[Start of Attachment]

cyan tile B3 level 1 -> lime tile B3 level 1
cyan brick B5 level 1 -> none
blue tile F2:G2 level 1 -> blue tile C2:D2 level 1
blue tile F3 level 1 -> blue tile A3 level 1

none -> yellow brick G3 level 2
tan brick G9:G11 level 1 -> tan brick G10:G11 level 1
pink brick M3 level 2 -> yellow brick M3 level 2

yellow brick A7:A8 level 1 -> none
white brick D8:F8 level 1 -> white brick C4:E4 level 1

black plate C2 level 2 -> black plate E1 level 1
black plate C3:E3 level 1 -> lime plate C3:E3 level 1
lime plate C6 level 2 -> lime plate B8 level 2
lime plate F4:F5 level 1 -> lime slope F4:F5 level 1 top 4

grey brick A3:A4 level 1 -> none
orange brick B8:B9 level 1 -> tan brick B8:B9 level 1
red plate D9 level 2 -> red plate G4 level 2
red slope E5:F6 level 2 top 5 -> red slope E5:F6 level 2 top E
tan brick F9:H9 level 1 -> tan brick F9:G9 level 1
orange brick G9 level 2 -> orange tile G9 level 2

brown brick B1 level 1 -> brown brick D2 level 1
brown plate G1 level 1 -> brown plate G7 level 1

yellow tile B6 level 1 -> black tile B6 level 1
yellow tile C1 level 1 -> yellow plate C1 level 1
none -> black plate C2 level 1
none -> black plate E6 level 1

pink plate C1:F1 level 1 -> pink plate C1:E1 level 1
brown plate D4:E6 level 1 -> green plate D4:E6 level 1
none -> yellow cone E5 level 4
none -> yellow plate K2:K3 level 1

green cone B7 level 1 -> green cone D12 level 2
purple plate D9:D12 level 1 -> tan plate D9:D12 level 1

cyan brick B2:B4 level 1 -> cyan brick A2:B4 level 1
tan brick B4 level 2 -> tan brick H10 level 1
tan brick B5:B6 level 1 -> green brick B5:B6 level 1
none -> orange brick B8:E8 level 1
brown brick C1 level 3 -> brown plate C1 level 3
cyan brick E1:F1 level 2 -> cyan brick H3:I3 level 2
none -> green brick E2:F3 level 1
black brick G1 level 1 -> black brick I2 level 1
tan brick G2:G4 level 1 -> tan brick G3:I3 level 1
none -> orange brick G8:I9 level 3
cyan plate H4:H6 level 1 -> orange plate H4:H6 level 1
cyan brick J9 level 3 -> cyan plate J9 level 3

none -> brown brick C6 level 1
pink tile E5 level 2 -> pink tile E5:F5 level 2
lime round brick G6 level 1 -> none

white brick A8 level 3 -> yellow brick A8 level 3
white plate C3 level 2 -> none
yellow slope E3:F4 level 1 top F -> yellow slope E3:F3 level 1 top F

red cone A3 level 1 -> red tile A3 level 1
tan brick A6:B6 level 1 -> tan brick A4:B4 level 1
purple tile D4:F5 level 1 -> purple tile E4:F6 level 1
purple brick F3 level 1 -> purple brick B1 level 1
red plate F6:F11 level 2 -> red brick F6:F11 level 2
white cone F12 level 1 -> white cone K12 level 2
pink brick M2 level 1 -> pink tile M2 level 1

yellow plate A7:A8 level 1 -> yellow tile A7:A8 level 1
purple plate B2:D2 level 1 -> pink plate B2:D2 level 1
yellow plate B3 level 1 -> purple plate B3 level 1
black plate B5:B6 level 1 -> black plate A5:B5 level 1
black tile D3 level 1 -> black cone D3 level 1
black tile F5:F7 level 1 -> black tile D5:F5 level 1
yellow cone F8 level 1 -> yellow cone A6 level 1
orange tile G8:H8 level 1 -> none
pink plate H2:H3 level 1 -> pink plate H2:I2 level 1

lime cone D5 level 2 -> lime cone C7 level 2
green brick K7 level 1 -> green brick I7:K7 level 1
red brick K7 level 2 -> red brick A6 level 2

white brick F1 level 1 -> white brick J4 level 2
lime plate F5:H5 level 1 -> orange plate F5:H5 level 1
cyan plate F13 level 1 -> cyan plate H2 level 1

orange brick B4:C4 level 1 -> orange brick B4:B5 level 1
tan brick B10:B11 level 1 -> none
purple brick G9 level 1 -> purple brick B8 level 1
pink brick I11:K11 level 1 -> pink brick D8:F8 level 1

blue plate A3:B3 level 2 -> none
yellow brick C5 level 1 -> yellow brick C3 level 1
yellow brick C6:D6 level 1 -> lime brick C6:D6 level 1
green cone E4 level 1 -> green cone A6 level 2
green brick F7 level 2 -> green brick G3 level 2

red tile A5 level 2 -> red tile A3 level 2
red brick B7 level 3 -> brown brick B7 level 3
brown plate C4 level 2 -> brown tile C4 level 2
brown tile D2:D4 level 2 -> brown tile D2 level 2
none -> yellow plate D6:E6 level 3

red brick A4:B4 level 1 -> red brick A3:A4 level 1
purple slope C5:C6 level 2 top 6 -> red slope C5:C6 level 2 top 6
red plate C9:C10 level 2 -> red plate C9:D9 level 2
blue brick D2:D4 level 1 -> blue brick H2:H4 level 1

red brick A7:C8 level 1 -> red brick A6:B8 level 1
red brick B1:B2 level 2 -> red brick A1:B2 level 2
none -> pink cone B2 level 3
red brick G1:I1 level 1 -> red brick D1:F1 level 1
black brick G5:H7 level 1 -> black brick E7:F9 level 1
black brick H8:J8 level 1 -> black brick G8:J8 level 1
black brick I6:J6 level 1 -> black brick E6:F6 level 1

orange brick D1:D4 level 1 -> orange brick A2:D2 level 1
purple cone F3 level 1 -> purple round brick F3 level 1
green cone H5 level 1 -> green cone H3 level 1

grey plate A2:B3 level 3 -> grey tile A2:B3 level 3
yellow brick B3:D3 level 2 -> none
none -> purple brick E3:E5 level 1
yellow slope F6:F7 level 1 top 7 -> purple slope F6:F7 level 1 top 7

[End of Attachment]

Set down each entry above again exactly as it reads.

RESPONSE BELOW:
cyan tile B3 level 1 -> lime tile B3 level 1
cyan brick B5 level 1 -> none
blue tile F2:G2 level 1 -> blue tile C2:D2 level 1
blue tile F3 level 1 -> blue tile A3 level 1

none -> yellow brick G3 level 2
tan brick G9:G11 level 1 -> tan brick G10:G11 level 1
pink brick M3 level 2 -> yellow brick M3 level 2

yellow brick A7:A8 level 1 -> none
white brick D8:F8 level 1 -> white brick C4:E4 level 1

black plate C2 level 2 -> black plate E1 level 1
black plate C3:E3 level 1 -> lime plate C3:E3 level 1
lime plate C6 level 2 -> lime plate B8 level 2
lime plate F4:F5 level 1 -> lime slope F4:F5 level 1 top 4

grey brick A3:A4 level 1 -> none
orange brick B8:B9 level 1 -> tan brick B8:B9 level 1
red plate D9 level 2 -> red plate G4 level 2
red slope E5:F6 level 2 top 5 -> red slope E5:F6 level 2 top E
tan brick F9:H9 level 1 -> tan brick F9:G9 level 1
orange brick G9 level 2 -> orange tile G9 level 2

brown brick B1 level 1 -> brown brick D2 level 1
brown plate G1 level 1 -> brown plate G7 level 1

yellow tile B6 level 1 -> black tile B6 level 1
yellow tile C1 level 1 -> yellow plate C1 level 1
none -> black plate C2 level 1
none -> black plate E6 level 1

pink plate C1:F1 level 1 -> pink plate C1:E1 level 1
brown plate D4:E6 level 1 -> green plate D4:E6 level 1
none -> yellow cone E5 level 4
none -> yellow plate K2:K3 level 1

green cone B7 level 1 -> green cone D12 level 2
purple plate D9:D12 level 1 -> tan plate D9:D12 level 1

cyan brick B2:B4 level 1 -> cyan brick A2:B4 level 1
tan brick B4 level 2 -> tan brick H10 level 1
tan brick B5:B6 level 1 -> green brick B5:B6 level 1
none -> orange brick B8:E8 level 1
brown brick C1 level 3 -> brown plate C1 level 3
cyan brick E1:F1 level 2 -> cyan brick H3:I3 level 2
none -> green brick E2:F3 level 1
black brick G1 level 1 -> black brick I2 level 1
tan brick G2:G4 level 1 -> tan brick G3:I3 level 1
none -> orange brick G8:I9 level 3
cyan plate H4:H6 level 1 -> orange plate H4:H6 level 1
cyan brick J9 level 3 -> cyan plate J9 level 3

none -> brown brick C6 level 1
pink tile E5 level 2 -> pink tile E5:F5 level 2
lime round brick G6 level 1 -> none

white brick A8 level 3 -> yellow brick A8 level 3
white plate C3 level 2 -> none
yellow slope E3:F4 level 1 top F -> yellow slope E3:F3 level 1 top F

red cone A3 level 1 -> red tile A3 level 1
tan brick A6:B6 level 1 -> tan brick A4:B4 level 1
purple tile D4:F5 level 1 -> purple tile E4:F6 level 1
purple brick F3 level 1 -> purple brick B1 level 1
red plate F6:F11 level 2 -> red brick F6:F11 level 2
white cone F12 level 1 -> white cone K12 level 2
pink brick M2 level 1 -> pink tile M2 level 1

yellow plate A7:A8 level 1 -> yellow tile A7:A8 level 1
purple plate B2:D2 level 1 -> pink plate B2:D2 level 1
yellow plate B3 level 1 -> purple plate B3 level 1
black plate B5:B6 level 1 -> black plate A5:B5 level 1
black tile D3 level 1 -> black cone D3 level 1
black tile F5:F7 level 1 -> black tile D5:F5 level 1
yellow cone F8 level 1 -> yellow cone A6 level 1
orange tile G8:H8 level 1 -> none
pink plate H2:H3 level 1 -> pink plate H2:I2 level 1

lime cone D5 level 2 -> lime cone C7 level 2
green brick K7 level 1 -> green brick I7:K7 level 1
red brick K7 level 2 -> red brick A6 level 2

white brick F1 level 1 -> white brick J4 level 2
lime plate F5:H5 level 1 -> orange plate F5:H5 level 1
cyan plate F13 level 1 -> cyan plate H2 level 1

orange brick B4:C4 level 1 -> orange brick B4:B5 level 1
tan brick B10:B11 level 1 -> none
purple brick G9 level 1 -> purple brick B8 level 1
pink brick I11:K11 level 1 -> pink brick D8:F8 level 1

blue plate A3:B3 level 2 -> none
yellow brick C5 level 1 -> yellow brick C3 level 1
yellow brick C6:D6 level 1 -> lime brick C6:D6 level 1
green cone E4 level 1 -> green cone A6 level 2
green brick F7 level 2 -> green brick G3 level 2

red tile A5 level 2 -> red tile A3 level 2
red brick B7 level 3 -> brown brick B7 level 3
brown plate C4 level 2 -> brown tile C4 level 2
brown tile D2:D4 level 2 -> brown tile D2 level 2
none -> yellow plate D6:E6 level 3

red brick A4:B4 level 1 -> red brick A3:A4 level 1
purple slope C5:C6 level 2 top 6 -> red slope C5:C6 level 2 top 6
red plate C9:C10 level 2 -> red plate C9:D9 level 2
blue brick D2:D4 level 1 -> blue brick H2:H4 level 1

red brick A7:C8 level 1 -> red brick A6:B8 level 1
red brick B1:B2 level 2 -> red brick A1:B2 level 2
none -> pink cone B2 level 3
red brick G1:I1 level 1 -> red brick D1:F1 level 1
black brick G5:H7 level 1 -> black brick E7:F9 level 1
black brick H8:J8 level 1 -> black brick G8:J8 level 1
black brick I6:J6 level 1 -> black brick E6:F6 level 1

orange brick D1:D4 level 1 -> orange brick A2:D2 level 1
purple cone F3 level 1 -> purple round brick F3 level 1
green cone H5 level 1 -> green cone H3 level 1

grey plate A2:B3 level 3 -> grey tile A2:B3 level 3
yellow brick B3:D3 level 2 -> none
none -> purple brick E3:E5 level 1
yellow slope F6:F7 level 1 top 7 -> purple slope F6:F7 level 1 top 7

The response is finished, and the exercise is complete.